Beginning with the line below that contains "none -> red plate D9 level 1" and ending with the line that contains "none -> red plate J1:J2 level 1", retype every line exactly. Pictures are not copied.

• Provided entries
• • • •

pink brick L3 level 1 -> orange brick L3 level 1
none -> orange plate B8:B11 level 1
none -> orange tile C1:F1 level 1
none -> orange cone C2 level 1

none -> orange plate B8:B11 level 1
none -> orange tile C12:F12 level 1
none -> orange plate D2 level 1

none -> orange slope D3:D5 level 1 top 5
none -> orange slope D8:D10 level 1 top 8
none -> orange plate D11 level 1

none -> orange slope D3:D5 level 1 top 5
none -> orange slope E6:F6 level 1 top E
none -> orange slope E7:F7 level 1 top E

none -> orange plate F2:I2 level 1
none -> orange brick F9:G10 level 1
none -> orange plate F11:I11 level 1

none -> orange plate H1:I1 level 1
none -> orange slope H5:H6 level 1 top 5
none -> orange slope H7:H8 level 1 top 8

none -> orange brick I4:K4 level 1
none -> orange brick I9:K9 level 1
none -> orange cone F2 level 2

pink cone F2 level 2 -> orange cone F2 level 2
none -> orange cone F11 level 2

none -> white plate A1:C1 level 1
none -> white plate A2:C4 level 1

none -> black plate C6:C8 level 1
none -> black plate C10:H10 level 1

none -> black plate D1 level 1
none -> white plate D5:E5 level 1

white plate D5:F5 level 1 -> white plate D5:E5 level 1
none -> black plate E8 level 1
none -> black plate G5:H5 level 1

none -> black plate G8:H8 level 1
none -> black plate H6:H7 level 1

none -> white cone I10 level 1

• • • •

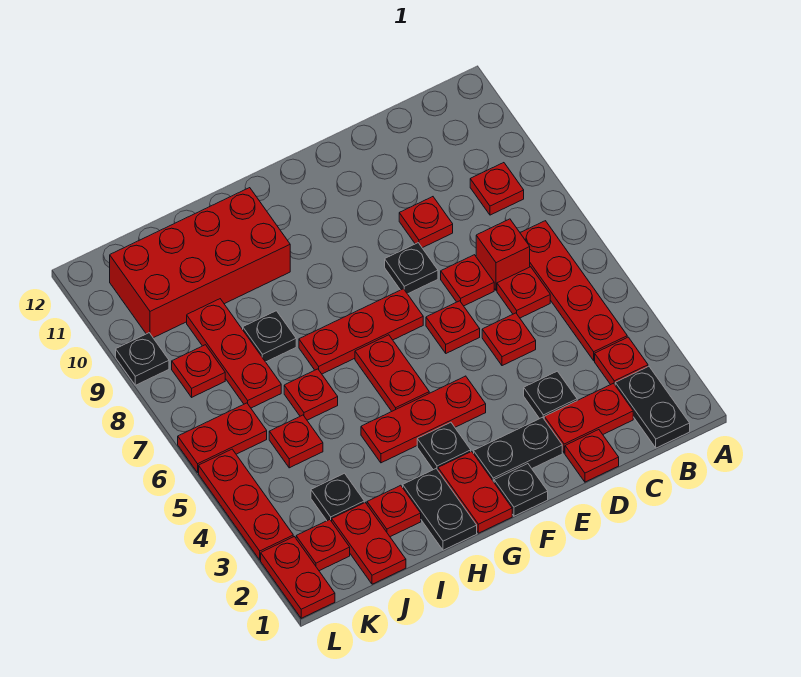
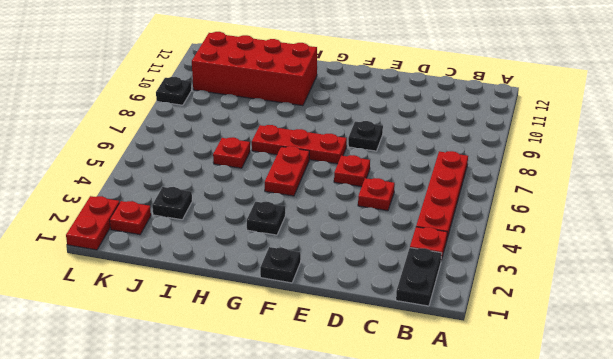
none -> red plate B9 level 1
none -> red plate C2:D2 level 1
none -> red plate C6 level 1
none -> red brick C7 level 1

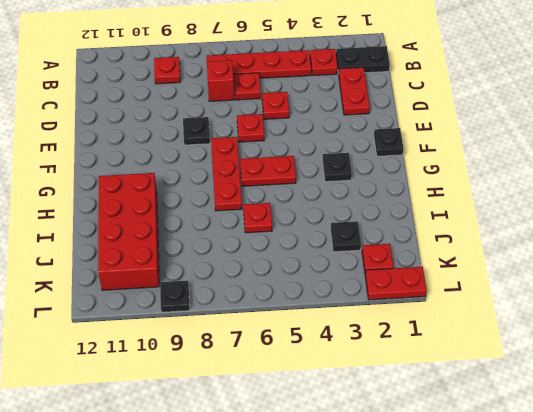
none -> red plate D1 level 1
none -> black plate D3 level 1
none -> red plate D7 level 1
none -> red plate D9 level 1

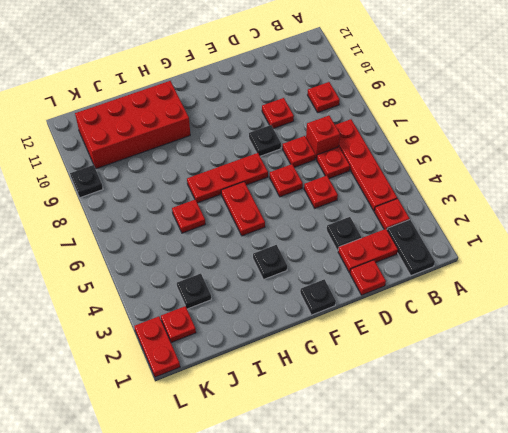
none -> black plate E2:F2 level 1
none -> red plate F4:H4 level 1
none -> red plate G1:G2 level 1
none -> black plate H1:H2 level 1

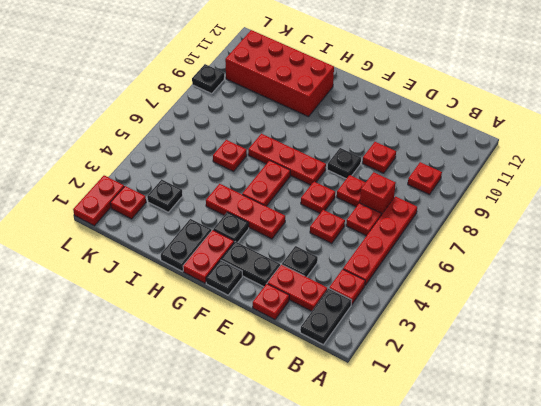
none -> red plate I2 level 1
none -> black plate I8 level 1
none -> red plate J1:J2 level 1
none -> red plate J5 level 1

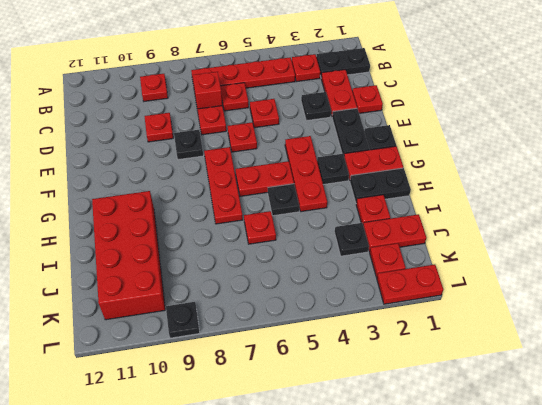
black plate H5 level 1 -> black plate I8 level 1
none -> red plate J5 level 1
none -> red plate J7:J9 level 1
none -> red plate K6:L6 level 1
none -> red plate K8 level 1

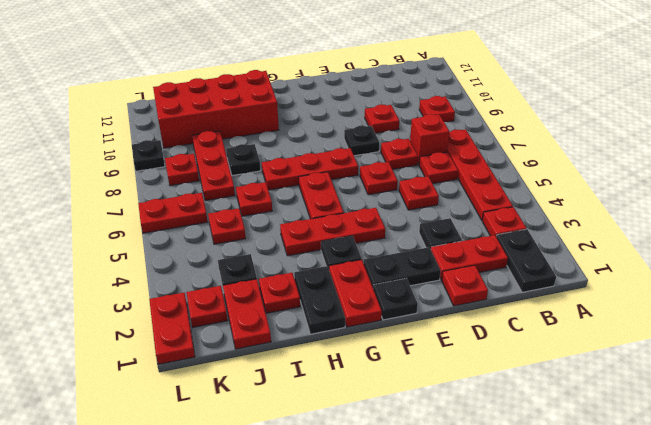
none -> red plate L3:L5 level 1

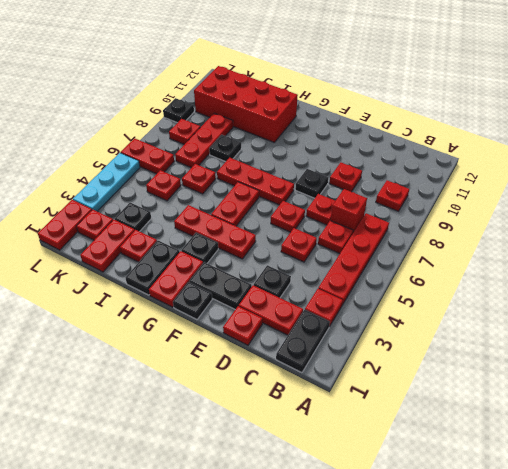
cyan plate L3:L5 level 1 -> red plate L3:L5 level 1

• • • •

• Solution for this exercise
none -> red plate D9 level 1

none -> black plate E2:F2 level 1
none -> red plate F4:H4 level 1
none -> red plate G1:G2 level 1
none -> black plate H1:H2 level 1

none -> red plate I2 level 1
none -> black plate I8 level 1
none -> red plate J1:J2 level 1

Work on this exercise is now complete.